◆ **Aim**
Copy the material below, swapping "center point" for "middle point" everywhere it occurs and leaving everything else unchanged.
***** Provided information
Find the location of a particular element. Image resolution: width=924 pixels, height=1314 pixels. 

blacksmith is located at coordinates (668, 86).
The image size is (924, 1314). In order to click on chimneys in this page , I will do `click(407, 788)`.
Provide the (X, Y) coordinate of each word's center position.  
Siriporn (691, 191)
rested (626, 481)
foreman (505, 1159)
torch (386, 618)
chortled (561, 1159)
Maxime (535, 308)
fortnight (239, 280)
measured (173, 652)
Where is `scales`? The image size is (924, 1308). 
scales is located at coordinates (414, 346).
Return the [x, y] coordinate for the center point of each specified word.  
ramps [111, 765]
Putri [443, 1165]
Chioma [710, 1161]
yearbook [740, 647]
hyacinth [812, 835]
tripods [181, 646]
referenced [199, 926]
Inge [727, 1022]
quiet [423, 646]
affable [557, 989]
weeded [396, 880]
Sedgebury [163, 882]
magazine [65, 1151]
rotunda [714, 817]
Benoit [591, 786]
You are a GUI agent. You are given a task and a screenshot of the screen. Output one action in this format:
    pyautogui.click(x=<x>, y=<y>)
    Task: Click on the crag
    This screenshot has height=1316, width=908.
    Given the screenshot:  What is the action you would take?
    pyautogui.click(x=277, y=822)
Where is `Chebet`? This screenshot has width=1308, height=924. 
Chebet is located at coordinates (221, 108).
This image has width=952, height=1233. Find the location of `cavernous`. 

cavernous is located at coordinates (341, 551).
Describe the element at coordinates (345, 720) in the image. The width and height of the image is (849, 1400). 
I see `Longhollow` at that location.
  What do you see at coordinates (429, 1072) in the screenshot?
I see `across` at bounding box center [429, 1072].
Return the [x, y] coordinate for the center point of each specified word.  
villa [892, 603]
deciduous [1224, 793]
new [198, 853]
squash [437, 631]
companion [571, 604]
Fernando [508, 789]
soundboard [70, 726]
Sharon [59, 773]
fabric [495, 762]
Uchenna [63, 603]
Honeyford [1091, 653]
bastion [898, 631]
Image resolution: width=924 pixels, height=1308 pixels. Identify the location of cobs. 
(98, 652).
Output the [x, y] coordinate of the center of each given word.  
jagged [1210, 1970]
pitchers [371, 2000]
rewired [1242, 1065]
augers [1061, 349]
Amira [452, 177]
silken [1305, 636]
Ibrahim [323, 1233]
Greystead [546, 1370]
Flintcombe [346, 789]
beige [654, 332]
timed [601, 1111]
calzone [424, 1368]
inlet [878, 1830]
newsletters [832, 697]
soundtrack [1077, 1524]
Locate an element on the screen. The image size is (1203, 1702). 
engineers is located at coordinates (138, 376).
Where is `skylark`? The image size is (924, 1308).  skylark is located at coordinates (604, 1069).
**********
◆ **Result below**
Find the location of a particular element. Image resolution: width=924 pixels, height=1314 pixels. 

blacksmith is located at coordinates (668, 86).
The image size is (924, 1314). In order to click on chimneys in this page , I will do `click(407, 788)`.
Provide the (X, Y) coordinate of each word's center position.  
Siriporn (691, 191)
rested (626, 481)
foreman (505, 1159)
torch (386, 618)
chortled (561, 1159)
Maxime (535, 308)
fortnight (239, 280)
measured (173, 652)
Where is `scales`? The image size is (924, 1308). 
scales is located at coordinates (414, 346).
Return the [x, y] coordinate for the middle point of each specified word.  
ramps [111, 765]
Putri [443, 1165]
Chioma [710, 1161]
yearbook [740, 647]
hyacinth [812, 835]
tripods [181, 646]
referenced [199, 926]
Inge [727, 1022]
quiet [423, 646]
affable [557, 989]
weeded [396, 880]
Sedgebury [163, 882]
magazine [65, 1151]
rotunda [714, 817]
Benoit [591, 786]
You are a GUI agent. You are given a task and a screenshot of the screen. Output one action in this format:
    pyautogui.click(x=<x>, y=<y>)
    Task: Click on the crag
    This screenshot has height=1316, width=908.
    Given the screenshot:  What is the action you would take?
    pyautogui.click(x=277, y=822)
Where is `Chebet`? This screenshot has width=1308, height=924. 
Chebet is located at coordinates (221, 108).
This image has width=952, height=1233. Find the location of `cavernous`. 

cavernous is located at coordinates (341, 551).
Describe the element at coordinates (345, 720) in the image. The width and height of the image is (849, 1400). 
I see `Longhollow` at that location.
  What do you see at coordinates (429, 1072) in the screenshot?
I see `across` at bounding box center [429, 1072].
Return the [x, y] coordinate for the middle point of each specified word.  
villa [892, 603]
deciduous [1224, 793]
new [198, 853]
squash [437, 631]
companion [571, 604]
Fernando [508, 789]
soundboard [70, 726]
Sharon [59, 773]
fabric [495, 762]
Uchenna [63, 603]
Honeyford [1091, 653]
bastion [898, 631]
Image resolution: width=924 pixels, height=1308 pixels. Identify the location of cobs. 
(98, 652).
Output the [x, y] coordinate of the center of each given word.  
jagged [1210, 1970]
pitchers [371, 2000]
rewired [1242, 1065]
augers [1061, 349]
Amira [452, 177]
silken [1305, 636]
Ibrahim [323, 1233]
Greystead [546, 1370]
Flintcombe [346, 789]
beige [654, 332]
timed [601, 1111]
calzone [424, 1368]
inlet [878, 1830]
newsletters [832, 697]
soundtrack [1077, 1524]
Locate an element on the screen. The image size is (1203, 1702). 
engineers is located at coordinates (138, 376).
Where is `skylark`? The image size is (924, 1308).  skylark is located at coordinates (604, 1069).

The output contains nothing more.